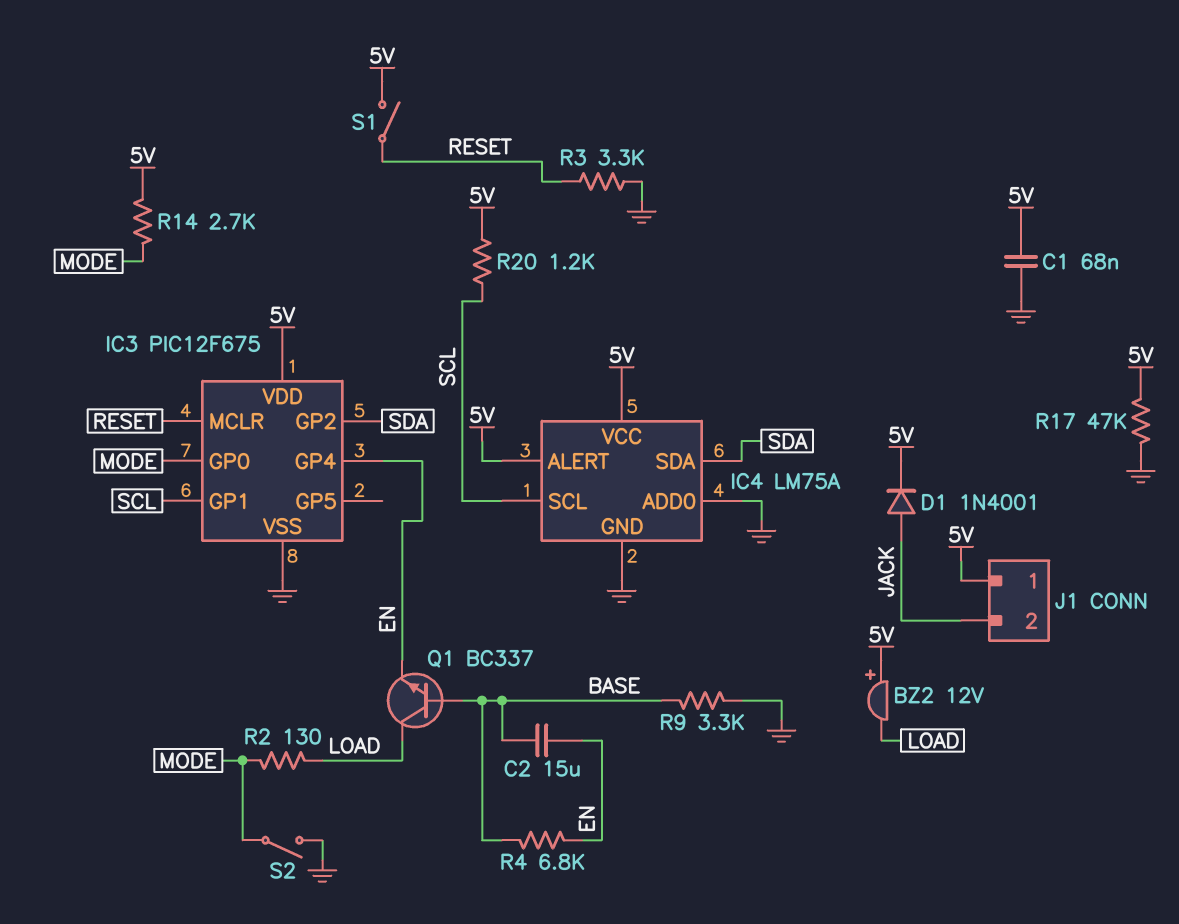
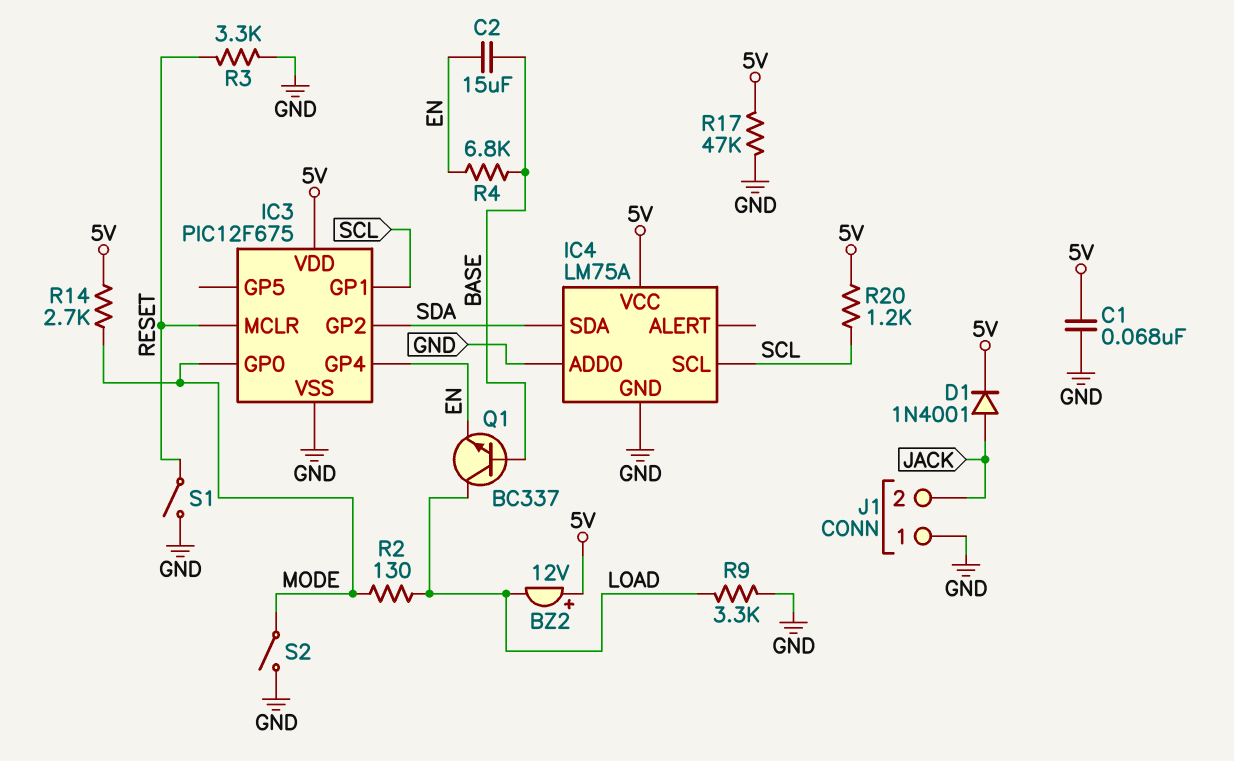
IC4 pin ALERT: 5V -> none
J1 pin 1: 5V -> GND
R9: 3.3k (BASE, GND) -> 3.3k (GND, LOAD)
S1: switch (5V, RESET) -> switch (GND, RESET)

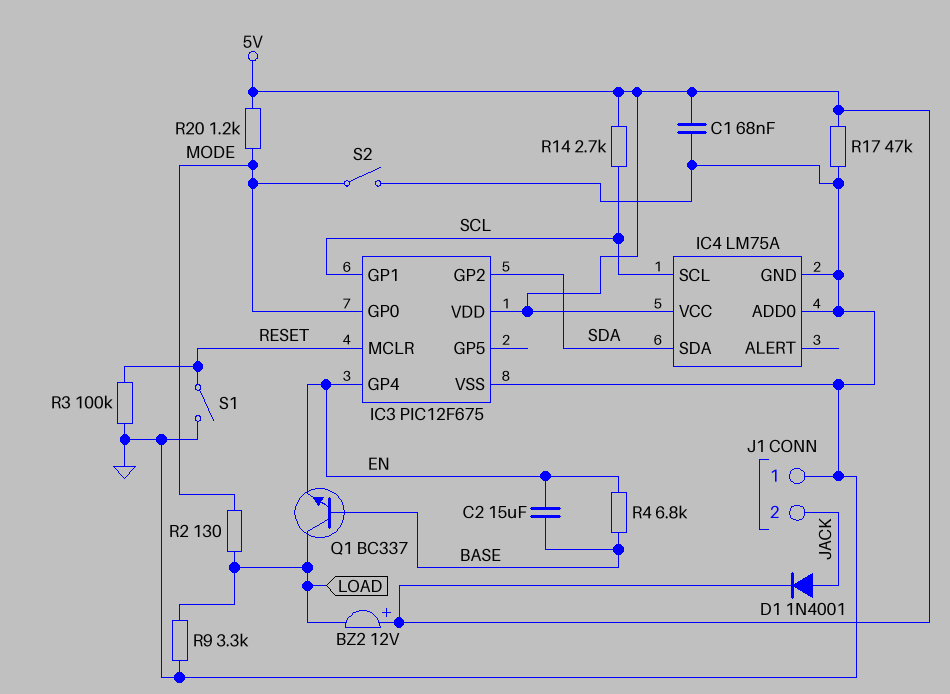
R3: 3.3k (GND, RESET) -> 100k (GND, RESET)
R14: 2.7k (5V, MODE) -> 2.7k (5V, SCL)
R20: 1.2k (5V, SCL) -> 1.2k (5V, MODE)

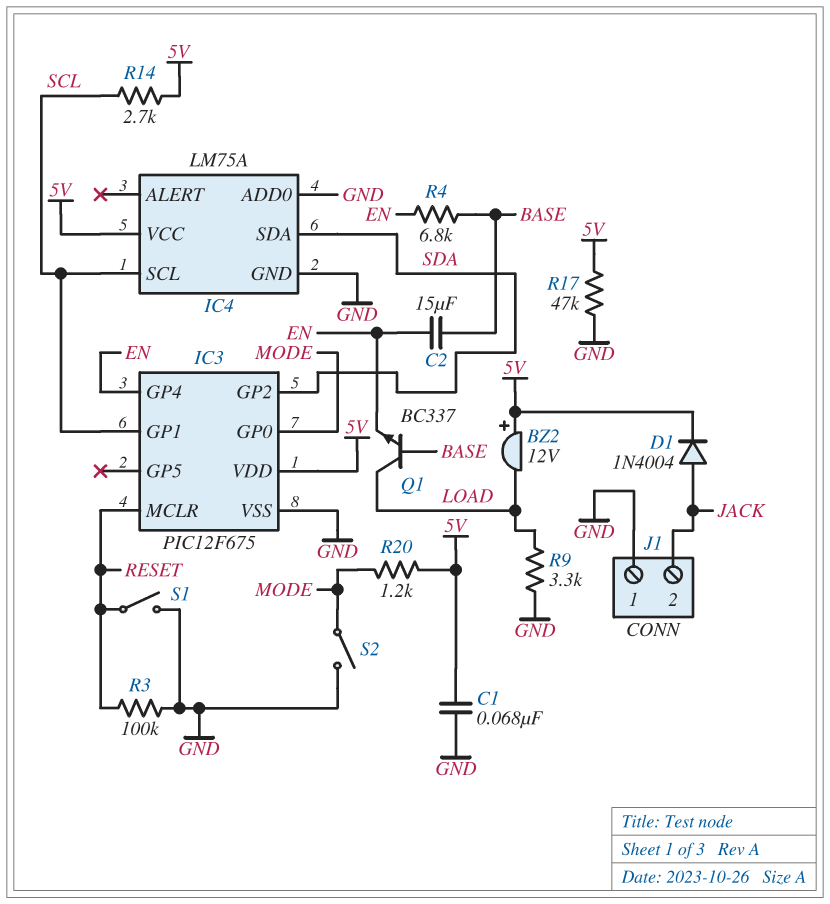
D1: diode 1N4001 (A JACK, K 5V) -> diode 1N4004 (A JACK, K 5V)
R2: 130 (LOAD, MODE) -> none

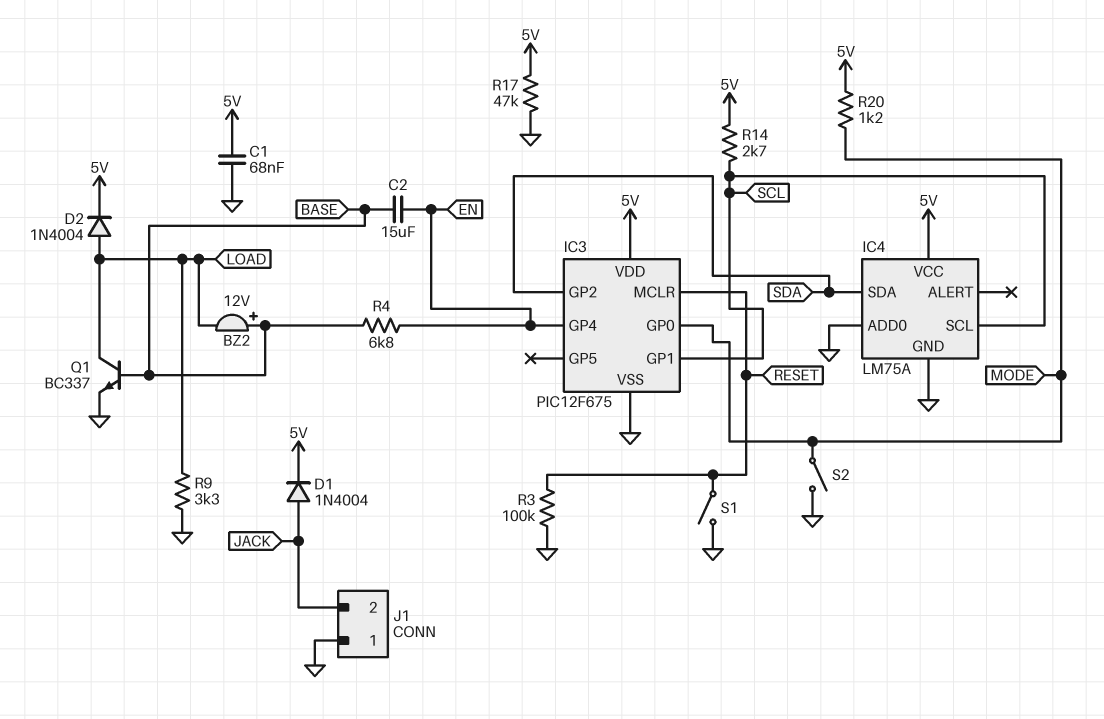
BZ2: buzzer 12V (plus 5V, minus LOAD) -> buzzer 12V (plus BASE, minus LOAD)
D2: none -> diode 1N4004 (A LOAD, K 5V)
Q1: NPN BC337 (B BASE, C LOAD, E EN) -> NPN BC337 (B BASE, C LOAD, E GND)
══════════
TASK REQUIREMENTS: Copy the records exactly; no image should appear in the result.

TASK RESPONSE:
IC4 pin ALERT: 5V -> none
J1 pin 1: 5V -> GND
R9: 3.3k (BASE, GND) -> 3.3k (GND, LOAD)
S1: switch (5V, RESET) -> switch (GND, RESET)

R3: 3.3k (GND, RESET) -> 100k (GND, RESET)
R14: 2.7k (5V, MODE) -> 2.7k (5V, SCL)
R20: 1.2k (5V, SCL) -> 1.2k (5V, MODE)

D1: diode 1N4001 (A JACK, K 5V) -> diode 1N4004 (A JACK, K 5V)
R2: 130 (LOAD, MODE) -> none

BZ2: buzzer 12V (plus 5V, minus LOAD) -> buzzer 12V (plus BASE, minus LOAD)
D2: none -> diode 1N4004 (A LOAD, K 5V)
Q1: NPN BC337 (B BASE, C LOAD, E EN) -> NPN BC337 (B BASE, C LOAD, E GND)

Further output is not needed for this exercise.